▶ PROBLEM TO WORK ON: The required output is the line that contains "yellow pear: 1 -> 2" through the last line of the data, retyped verbatim and with nothing added.

▶ EXERCISE MATERIAL:
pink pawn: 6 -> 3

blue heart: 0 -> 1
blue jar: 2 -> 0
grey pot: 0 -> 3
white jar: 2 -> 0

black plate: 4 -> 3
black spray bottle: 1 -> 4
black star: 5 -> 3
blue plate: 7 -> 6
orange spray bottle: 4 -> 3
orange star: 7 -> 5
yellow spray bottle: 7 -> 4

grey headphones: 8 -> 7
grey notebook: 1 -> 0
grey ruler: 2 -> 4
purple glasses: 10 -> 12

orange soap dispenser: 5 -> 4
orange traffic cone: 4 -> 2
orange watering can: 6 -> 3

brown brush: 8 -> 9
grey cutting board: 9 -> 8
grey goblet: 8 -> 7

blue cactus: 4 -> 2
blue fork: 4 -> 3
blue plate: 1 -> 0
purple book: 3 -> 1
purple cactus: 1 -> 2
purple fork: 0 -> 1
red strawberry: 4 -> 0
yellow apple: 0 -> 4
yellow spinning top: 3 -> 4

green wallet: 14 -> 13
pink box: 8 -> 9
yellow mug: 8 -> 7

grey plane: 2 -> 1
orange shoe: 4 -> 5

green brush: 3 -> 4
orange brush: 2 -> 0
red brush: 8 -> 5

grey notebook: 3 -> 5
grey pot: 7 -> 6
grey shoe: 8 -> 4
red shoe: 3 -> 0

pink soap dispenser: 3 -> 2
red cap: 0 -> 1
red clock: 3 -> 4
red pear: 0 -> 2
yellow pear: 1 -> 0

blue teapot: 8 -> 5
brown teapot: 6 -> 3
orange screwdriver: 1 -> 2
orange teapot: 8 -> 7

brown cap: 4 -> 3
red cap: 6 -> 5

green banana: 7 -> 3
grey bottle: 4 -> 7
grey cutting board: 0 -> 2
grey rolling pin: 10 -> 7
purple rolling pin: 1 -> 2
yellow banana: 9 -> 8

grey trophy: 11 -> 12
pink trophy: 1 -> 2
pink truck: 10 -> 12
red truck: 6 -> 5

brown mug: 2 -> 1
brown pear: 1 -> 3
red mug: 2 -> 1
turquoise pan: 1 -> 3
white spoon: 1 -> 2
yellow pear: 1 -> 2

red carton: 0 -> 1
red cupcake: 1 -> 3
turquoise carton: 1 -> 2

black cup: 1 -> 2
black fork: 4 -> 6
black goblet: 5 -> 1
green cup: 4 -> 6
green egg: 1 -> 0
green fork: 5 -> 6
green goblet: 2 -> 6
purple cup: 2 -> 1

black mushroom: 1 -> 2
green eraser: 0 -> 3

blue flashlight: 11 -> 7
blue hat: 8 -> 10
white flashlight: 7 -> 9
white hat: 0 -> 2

▶ RESPONSE:
yellow pear: 1 -> 2

red carton: 0 -> 1
red cupcake: 1 -> 3
turquoise carton: 1 -> 2

black cup: 1 -> 2
black fork: 4 -> 6
black goblet: 5 -> 1
green cup: 4 -> 6
green egg: 1 -> 0
green fork: 5 -> 6
green goblet: 2 -> 6
purple cup: 2 -> 1

black mushroom: 1 -> 2
green eraser: 0 -> 3

blue flashlight: 11 -> 7
blue hat: 8 -> 10
white flashlight: 7 -> 9
white hat: 0 -> 2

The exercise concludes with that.